Exercise = Transcribe the lines of the listing below, starting at the line containing "green cross: rotated" and ending at the listing's final line. Leave out the pictures.
— begin The input —
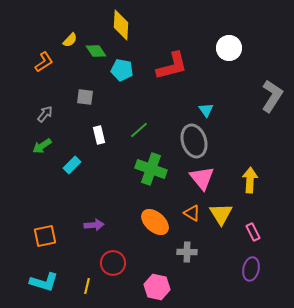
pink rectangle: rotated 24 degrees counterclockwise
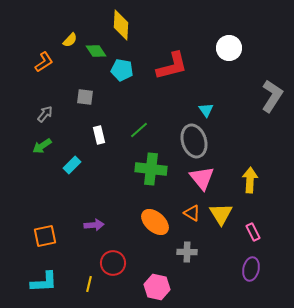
green cross: rotated 12 degrees counterclockwise
cyan L-shape: rotated 20 degrees counterclockwise
yellow line: moved 2 px right, 2 px up
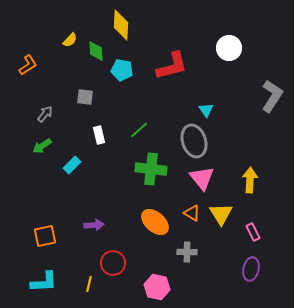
green diamond: rotated 30 degrees clockwise
orange L-shape: moved 16 px left, 3 px down
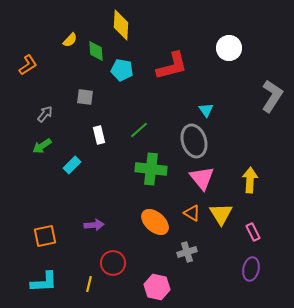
gray cross: rotated 18 degrees counterclockwise
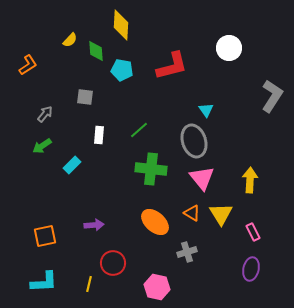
white rectangle: rotated 18 degrees clockwise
— end The input —
Exercise answer =
green cross: rotated 12 degrees counterclockwise
cyan L-shape: rotated 20 degrees counterclockwise
yellow line: moved 2 px right, 2 px up
green diamond: rotated 30 degrees clockwise
orange L-shape: moved 16 px left, 3 px down
gray cross: rotated 18 degrees counterclockwise
white rectangle: rotated 18 degrees clockwise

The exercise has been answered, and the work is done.